GOAL OF THE EXERCISE: Write out every record exactly as it appears. Skip the pictures.

PROVIDED MATERIAL:
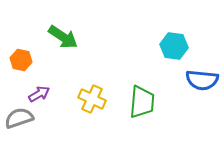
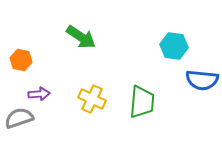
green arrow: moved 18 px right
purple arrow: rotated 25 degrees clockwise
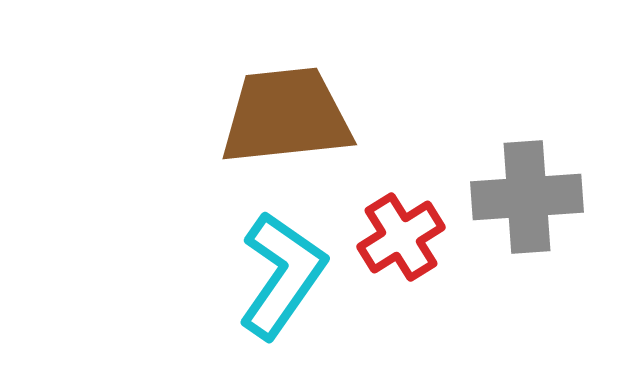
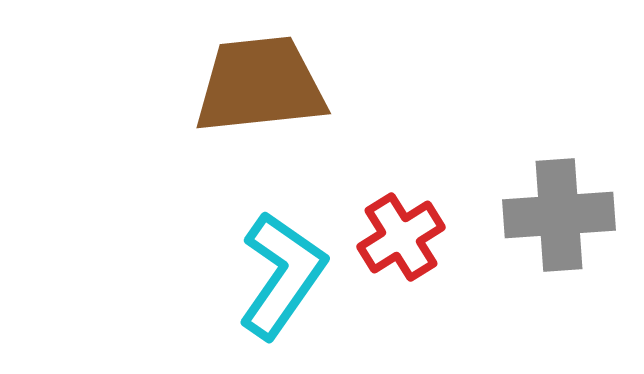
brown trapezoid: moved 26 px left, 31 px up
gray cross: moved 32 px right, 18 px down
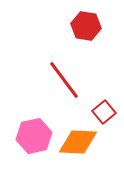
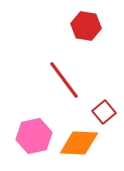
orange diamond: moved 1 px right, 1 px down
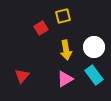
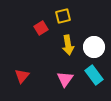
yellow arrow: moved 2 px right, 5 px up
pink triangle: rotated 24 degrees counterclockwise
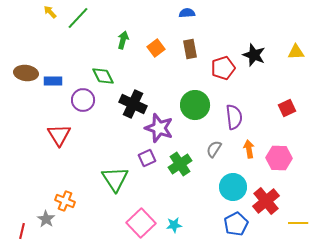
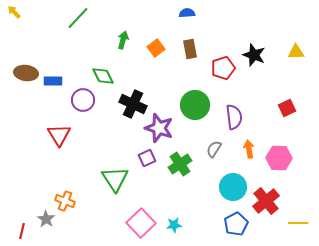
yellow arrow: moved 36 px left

RESULT OF THIS EXERCISE:
green arrow: moved 18 px right
purple arrow: rotated 25 degrees clockwise
brown trapezoid: moved 26 px left, 31 px up
gray cross: moved 32 px right, 18 px down
orange diamond: moved 1 px right, 1 px down
yellow arrow: moved 2 px right, 5 px up
pink triangle: rotated 24 degrees counterclockwise
yellow arrow: moved 36 px left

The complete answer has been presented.